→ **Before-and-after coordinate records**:

▽

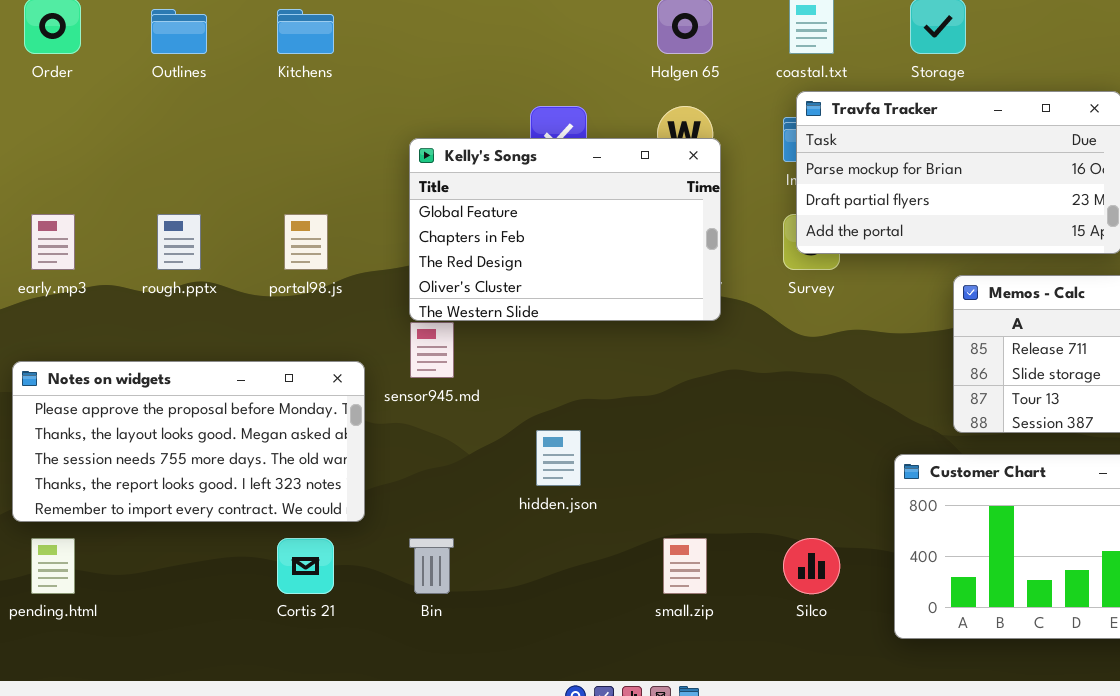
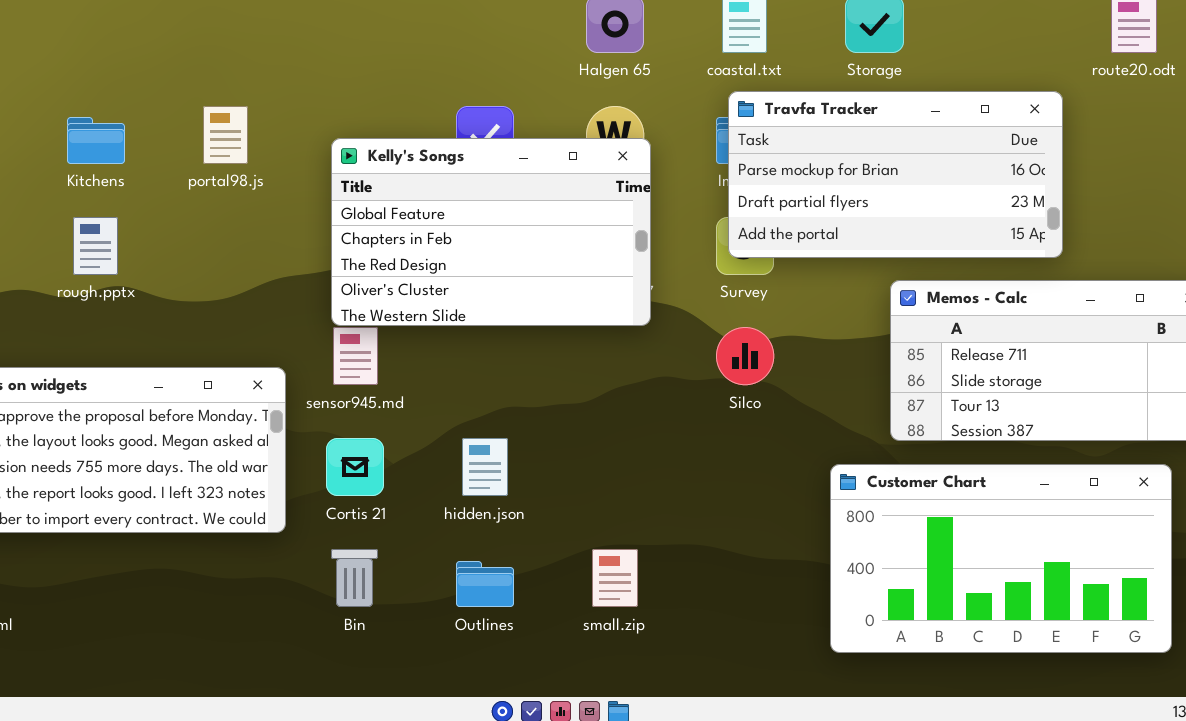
Outlines: [151,9,207,54] -> [456,561,514,607], moved
Kitchens: [277,9,334,54] -> [67,117,125,164], moved
portal98.js: [284,214,328,270] -> [203,106,248,164], moved
Cortis 21: [277,538,334,594] -> [326,438,384,496], moved
Silco: [783,538,840,594] -> [716,327,774,385], moved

△

→ **Task prompt**:
From the line containing "Kitchens: [277,9,334,54] ->" to the final line of the data, repeat each line exactly. Include both ends.

→ **Answer space**:
Kitchens: [277,9,334,54] -> [67,117,125,164], moved
portal98.js: [284,214,328,270] -> [203,106,248,164], moved
Cortis 21: [277,538,334,594] -> [326,438,384,496], moved
Silco: [783,538,840,594] -> [716,327,774,385], moved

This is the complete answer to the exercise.